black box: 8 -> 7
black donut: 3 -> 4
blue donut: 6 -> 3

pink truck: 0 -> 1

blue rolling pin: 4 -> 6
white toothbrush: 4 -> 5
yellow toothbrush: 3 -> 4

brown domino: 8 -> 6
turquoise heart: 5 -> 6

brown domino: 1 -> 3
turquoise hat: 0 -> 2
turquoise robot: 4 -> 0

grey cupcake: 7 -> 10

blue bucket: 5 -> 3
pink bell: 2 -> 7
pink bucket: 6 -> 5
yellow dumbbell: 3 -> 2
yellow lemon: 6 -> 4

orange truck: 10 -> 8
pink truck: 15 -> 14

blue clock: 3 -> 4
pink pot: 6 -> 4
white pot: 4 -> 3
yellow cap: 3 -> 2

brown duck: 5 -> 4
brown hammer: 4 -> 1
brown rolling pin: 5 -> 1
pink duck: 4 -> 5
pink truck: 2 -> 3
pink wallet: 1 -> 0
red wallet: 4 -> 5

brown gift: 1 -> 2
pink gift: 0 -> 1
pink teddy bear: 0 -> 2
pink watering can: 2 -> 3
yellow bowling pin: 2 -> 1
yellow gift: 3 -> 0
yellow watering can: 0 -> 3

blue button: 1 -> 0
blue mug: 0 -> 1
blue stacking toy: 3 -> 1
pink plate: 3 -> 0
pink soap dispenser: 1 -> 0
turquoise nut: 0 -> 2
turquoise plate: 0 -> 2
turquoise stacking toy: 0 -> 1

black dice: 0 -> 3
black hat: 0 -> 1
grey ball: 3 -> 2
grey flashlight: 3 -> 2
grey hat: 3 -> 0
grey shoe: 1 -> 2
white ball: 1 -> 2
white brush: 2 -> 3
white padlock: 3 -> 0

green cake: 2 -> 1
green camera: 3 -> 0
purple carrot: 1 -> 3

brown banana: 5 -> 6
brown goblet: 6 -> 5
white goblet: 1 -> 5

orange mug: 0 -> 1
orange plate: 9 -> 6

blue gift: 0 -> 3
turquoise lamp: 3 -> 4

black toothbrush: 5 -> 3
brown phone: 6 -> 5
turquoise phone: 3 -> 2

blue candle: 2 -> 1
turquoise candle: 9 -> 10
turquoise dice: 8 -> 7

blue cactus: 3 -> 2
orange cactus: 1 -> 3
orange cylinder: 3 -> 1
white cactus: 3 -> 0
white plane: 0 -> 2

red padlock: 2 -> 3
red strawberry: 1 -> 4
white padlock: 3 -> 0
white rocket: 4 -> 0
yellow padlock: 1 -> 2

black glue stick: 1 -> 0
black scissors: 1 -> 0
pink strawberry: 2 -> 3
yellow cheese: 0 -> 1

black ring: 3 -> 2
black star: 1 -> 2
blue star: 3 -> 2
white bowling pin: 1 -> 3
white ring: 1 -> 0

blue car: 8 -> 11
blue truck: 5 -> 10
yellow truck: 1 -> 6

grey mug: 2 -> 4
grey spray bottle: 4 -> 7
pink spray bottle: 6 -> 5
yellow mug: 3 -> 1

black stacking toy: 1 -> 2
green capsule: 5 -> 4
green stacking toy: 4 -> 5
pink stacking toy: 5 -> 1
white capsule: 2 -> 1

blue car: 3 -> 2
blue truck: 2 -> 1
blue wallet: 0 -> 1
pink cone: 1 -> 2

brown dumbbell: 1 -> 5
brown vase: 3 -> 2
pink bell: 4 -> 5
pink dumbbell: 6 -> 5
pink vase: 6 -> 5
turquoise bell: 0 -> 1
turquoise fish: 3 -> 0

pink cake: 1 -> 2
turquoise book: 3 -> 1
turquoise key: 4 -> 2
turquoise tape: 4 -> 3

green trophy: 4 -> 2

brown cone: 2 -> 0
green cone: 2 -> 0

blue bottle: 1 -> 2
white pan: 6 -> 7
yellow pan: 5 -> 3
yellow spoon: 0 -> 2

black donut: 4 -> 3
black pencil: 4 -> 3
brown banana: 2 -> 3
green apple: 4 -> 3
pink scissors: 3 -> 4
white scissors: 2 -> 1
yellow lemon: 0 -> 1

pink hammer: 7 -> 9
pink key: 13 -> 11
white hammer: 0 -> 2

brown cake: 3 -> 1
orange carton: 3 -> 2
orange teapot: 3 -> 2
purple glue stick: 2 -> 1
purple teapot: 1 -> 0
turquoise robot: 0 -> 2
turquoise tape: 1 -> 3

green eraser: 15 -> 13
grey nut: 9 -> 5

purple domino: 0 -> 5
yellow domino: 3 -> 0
━━━━━━
Problem details:
Would you output every record above exactly as it stands?

Answer box:
black box: 8 -> 7
black donut: 3 -> 4
blue donut: 6 -> 3

pink truck: 0 -> 1

blue rolling pin: 4 -> 6
white toothbrush: 4 -> 5
yellow toothbrush: 3 -> 4

brown domino: 8 -> 6
turquoise heart: 5 -> 6

brown domino: 1 -> 3
turquoise hat: 0 -> 2
turquoise robot: 4 -> 0

grey cupcake: 7 -> 10

blue bucket: 5 -> 3
pink bell: 2 -> 7
pink bucket: 6 -> 5
yellow dumbbell: 3 -> 2
yellow lemon: 6 -> 4

orange truck: 10 -> 8
pink truck: 15 -> 14

blue clock: 3 -> 4
pink pot: 6 -> 4
white pot: 4 -> 3
yellow cap: 3 -> 2

brown duck: 5 -> 4
brown hammer: 4 -> 1
brown rolling pin: 5 -> 1
pink duck: 4 -> 5
pink truck: 2 -> 3
pink wallet: 1 -> 0
red wallet: 4 -> 5

brown gift: 1 -> 2
pink gift: 0 -> 1
pink teddy bear: 0 -> 2
pink watering can: 2 -> 3
yellow bowling pin: 2 -> 1
yellow gift: 3 -> 0
yellow watering can: 0 -> 3

blue button: 1 -> 0
blue mug: 0 -> 1
blue stacking toy: 3 -> 1
pink plate: 3 -> 0
pink soap dispenser: 1 -> 0
turquoise nut: 0 -> 2
turquoise plate: 0 -> 2
turquoise stacking toy: 0 -> 1

black dice: 0 -> 3
black hat: 0 -> 1
grey ball: 3 -> 2
grey flashlight: 3 -> 2
grey hat: 3 -> 0
grey shoe: 1 -> 2
white ball: 1 -> 2
white brush: 2 -> 3
white padlock: 3 -> 0

green cake: 2 -> 1
green camera: 3 -> 0
purple carrot: 1 -> 3

brown banana: 5 -> 6
brown goblet: 6 -> 5
white goblet: 1 -> 5

orange mug: 0 -> 1
orange plate: 9 -> 6

blue gift: 0 -> 3
turquoise lamp: 3 -> 4

black toothbrush: 5 -> 3
brown phone: 6 -> 5
turquoise phone: 3 -> 2

blue candle: 2 -> 1
turquoise candle: 9 -> 10
turquoise dice: 8 -> 7

blue cactus: 3 -> 2
orange cactus: 1 -> 3
orange cylinder: 3 -> 1
white cactus: 3 -> 0
white plane: 0 -> 2

red padlock: 2 -> 3
red strawberry: 1 -> 4
white padlock: 3 -> 0
white rocket: 4 -> 0
yellow padlock: 1 -> 2

black glue stick: 1 -> 0
black scissors: 1 -> 0
pink strawberry: 2 -> 3
yellow cheese: 0 -> 1

black ring: 3 -> 2
black star: 1 -> 2
blue star: 3 -> 2
white bowling pin: 1 -> 3
white ring: 1 -> 0

blue car: 8 -> 11
blue truck: 5 -> 10
yellow truck: 1 -> 6

grey mug: 2 -> 4
grey spray bottle: 4 -> 7
pink spray bottle: 6 -> 5
yellow mug: 3 -> 1

black stacking toy: 1 -> 2
green capsule: 5 -> 4
green stacking toy: 4 -> 5
pink stacking toy: 5 -> 1
white capsule: 2 -> 1

blue car: 3 -> 2
blue truck: 2 -> 1
blue wallet: 0 -> 1
pink cone: 1 -> 2

brown dumbbell: 1 -> 5
brown vase: 3 -> 2
pink bell: 4 -> 5
pink dumbbell: 6 -> 5
pink vase: 6 -> 5
turquoise bell: 0 -> 1
turquoise fish: 3 -> 0

pink cake: 1 -> 2
turquoise book: 3 -> 1
turquoise key: 4 -> 2
turquoise tape: 4 -> 3

green trophy: 4 -> 2

brown cone: 2 -> 0
green cone: 2 -> 0

blue bottle: 1 -> 2
white pan: 6 -> 7
yellow pan: 5 -> 3
yellow spoon: 0 -> 2

black donut: 4 -> 3
black pencil: 4 -> 3
brown banana: 2 -> 3
green apple: 4 -> 3
pink scissors: 3 -> 4
white scissors: 2 -> 1
yellow lemon: 0 -> 1

pink hammer: 7 -> 9
pink key: 13 -> 11
white hammer: 0 -> 2

brown cake: 3 -> 1
orange carton: 3 -> 2
orange teapot: 3 -> 2
purple glue stick: 2 -> 1
purple teapot: 1 -> 0
turquoise robot: 0 -> 2
turquoise tape: 1 -> 3

green eraser: 15 -> 13
grey nut: 9 -> 5

purple domino: 0 -> 5
yellow domino: 3 -> 0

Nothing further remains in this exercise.